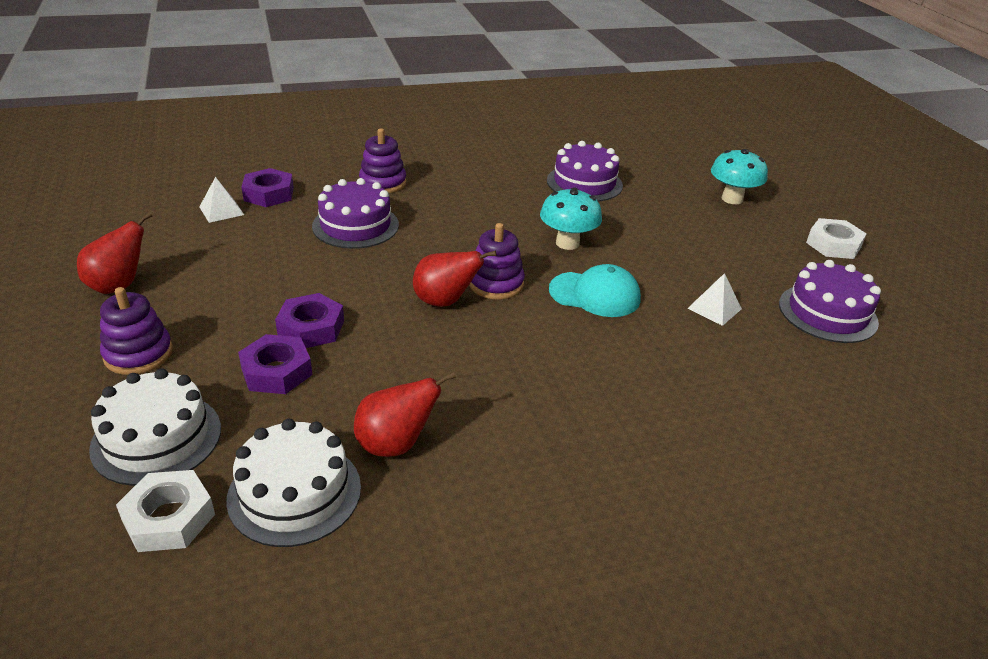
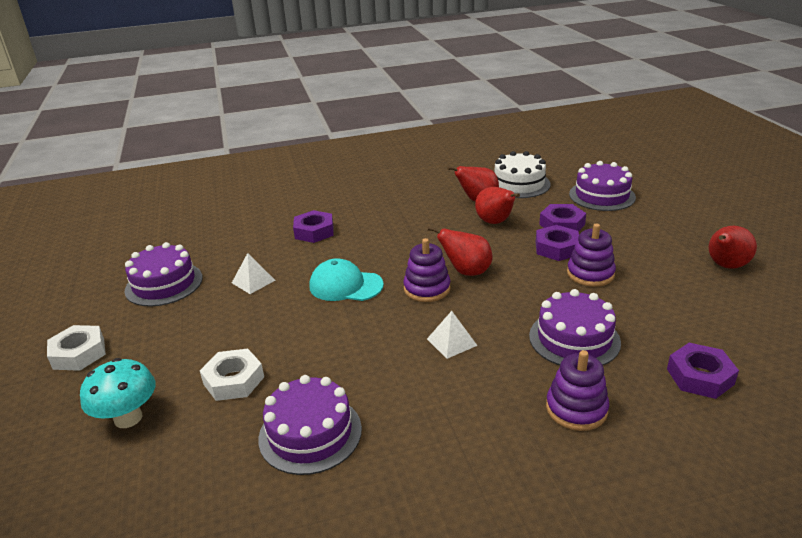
camera: 175 degrees left, 5 degrees down
white cake [89,368,221,486] -> purple cake [569,161,636,211]
purple stacking toy [100,287,173,375] -> purple stacking toy moved to [567,223,616,287]
white nut [116,470,215,552] -> white nut moved to [200,349,264,401]
white pyramid [200,177,244,223] -> white pyramid moved to [427,311,478,359]
turquoise mushroom [540,187,602,250] -> none
none -> purple nut [293,210,334,243]
none -> red pear [475,187,520,224]

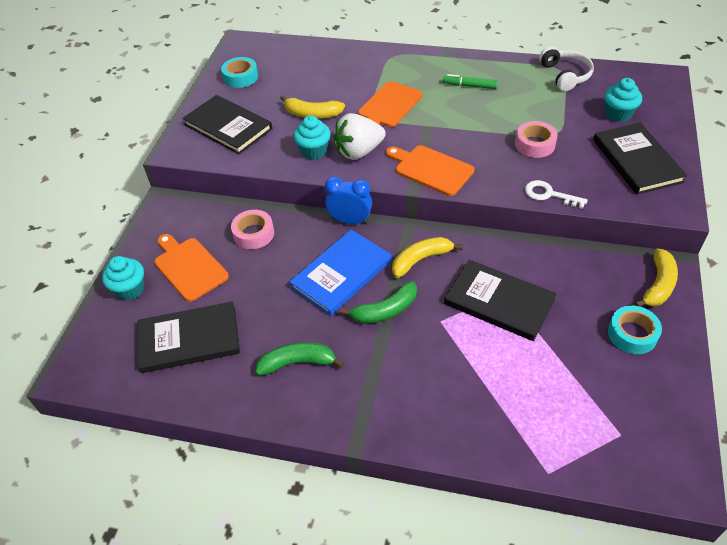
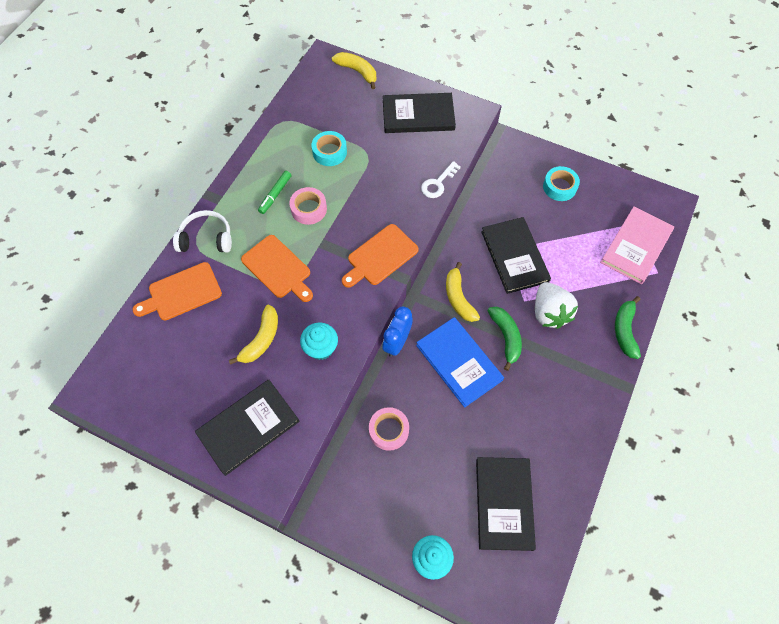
camera: 80 degrees left, 15 degrees up
orange cutting board [154,234,229,302] -> orange cutting board moved to [132,262,222,321]
turquoise tape [221,57,258,88] -> turquoise tape moved to [312,131,347,166]
green banana [255,342,344,376] -> green banana moved to [615,296,641,359]
white strawberry [334,113,386,160] -> white strawberry moved to [535,282,578,329]
black book [444,259,557,341] -> black book turned 60 degrees counterclockwise [481,217,551,294]
pink tape [515,121,558,158] -> pink tape moved to [289,187,327,225]
white headphones [539,47,594,92] -> white headphones moved to [173,210,232,253]
turquoise cupcake [604,78,642,122] -> none
yellow banana [634,248,678,307] -> yellow banana moved to [332,52,376,89]
none -> pink book [600,207,674,284]

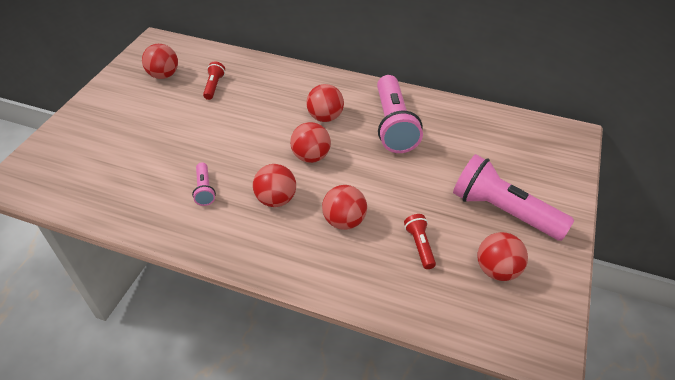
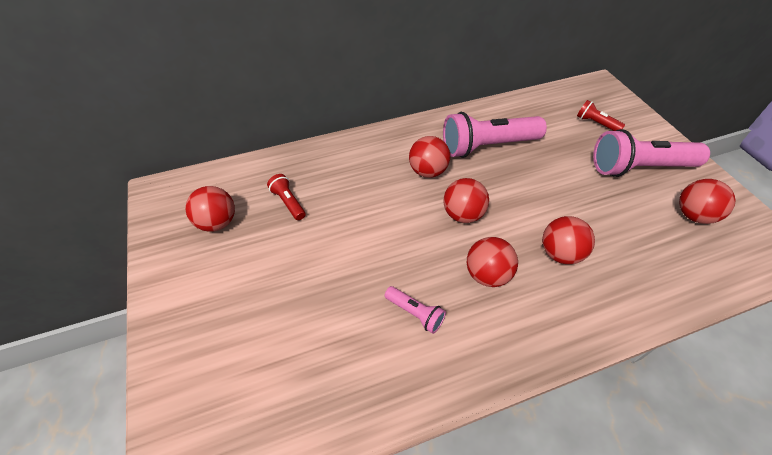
camera: 40 degrees left, 5 degrees up
pink flashlight [377,75,423,153] -> pink flashlight turned 120 degrees clockwise [443,112,547,158]
red flashlight [404,214,436,269] -> red flashlight moved to [577,100,625,131]

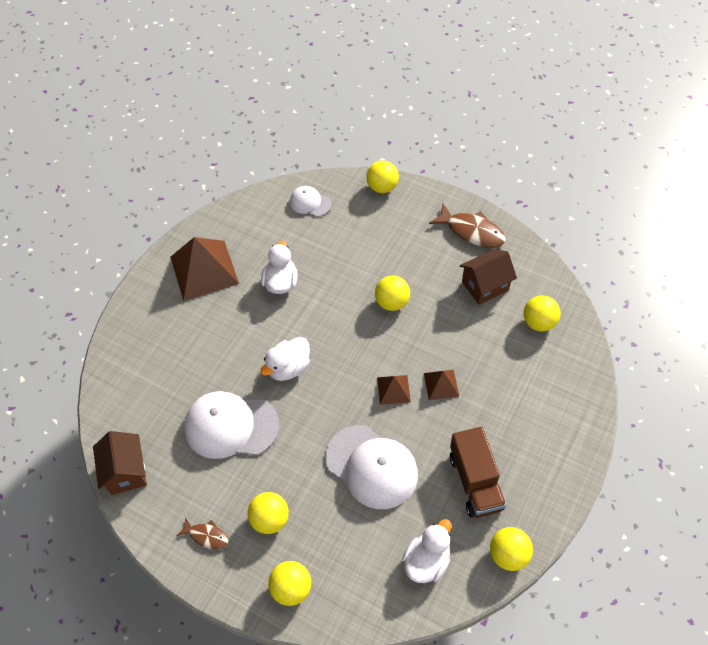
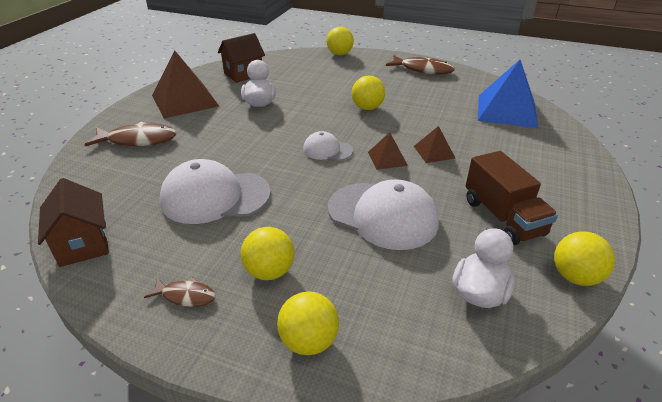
camera: 10 degrees left, 20 degrees down
white duck [260,337,310,381] -> none
white cap [290,186,332,217] -> white cap moved to [303,131,353,161]
brown house [460,249,517,305] -> brown house moved to [218,33,265,83]
yellow ball [524,295,561,332] -> blue pyramid [478,60,538,128]
none -> brown fish [84,122,176,146]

Required action: Please reproduce each entry exactly as given and omit the pictures.

Expected answer:
camera: 175 degrees left, 5 degrees down
white cake [89,368,221,486] -> purple cake [569,161,636,211]
purple stacking toy [100,287,173,375] -> purple stacking toy moved to [567,223,616,287]
white nut [116,470,215,552] -> white nut moved to [200,349,264,401]
white pyramid [200,177,244,223] -> white pyramid moved to [427,311,478,359]
turquoise mushroom [540,187,602,250] -> none
none -> purple nut [293,210,334,243]
none -> red pear [475,187,520,224]

camera: 80 degrees left, 15 degrees up
orange cutting board [154,234,229,302] -> orange cutting board moved to [132,262,222,321]
turquoise tape [221,57,258,88] -> turquoise tape moved to [312,131,347,166]
green banana [255,342,344,376] -> green banana moved to [615,296,641,359]
white strawberry [334,113,386,160] -> white strawberry moved to [535,282,578,329]
black book [444,259,557,341] -> black book turned 60 degrees counterclockwise [481,217,551,294]
pink tape [515,121,558,158] -> pink tape moved to [289,187,327,225]
white headphones [539,47,594,92] -> white headphones moved to [173,210,232,253]
turquoise cupcake [604,78,642,122] -> none
yellow banana [634,248,678,307] -> yellow banana moved to [332,52,376,89]
none -> pink book [600,207,674,284]

camera: 40 degrees left, 5 degrees up
pink flashlight [377,75,423,153] -> pink flashlight turned 120 degrees clockwise [443,112,547,158]
red flashlight [404,214,436,269] -> red flashlight moved to [577,100,625,131]

camera: 10 degrees left, 20 degrees down
white duck [260,337,310,381] -> none
white cap [290,186,332,217] -> white cap moved to [303,131,353,161]
brown house [460,249,517,305] -> brown house moved to [218,33,265,83]
yellow ball [524,295,561,332] -> blue pyramid [478,60,538,128]
none -> brown fish [84,122,176,146]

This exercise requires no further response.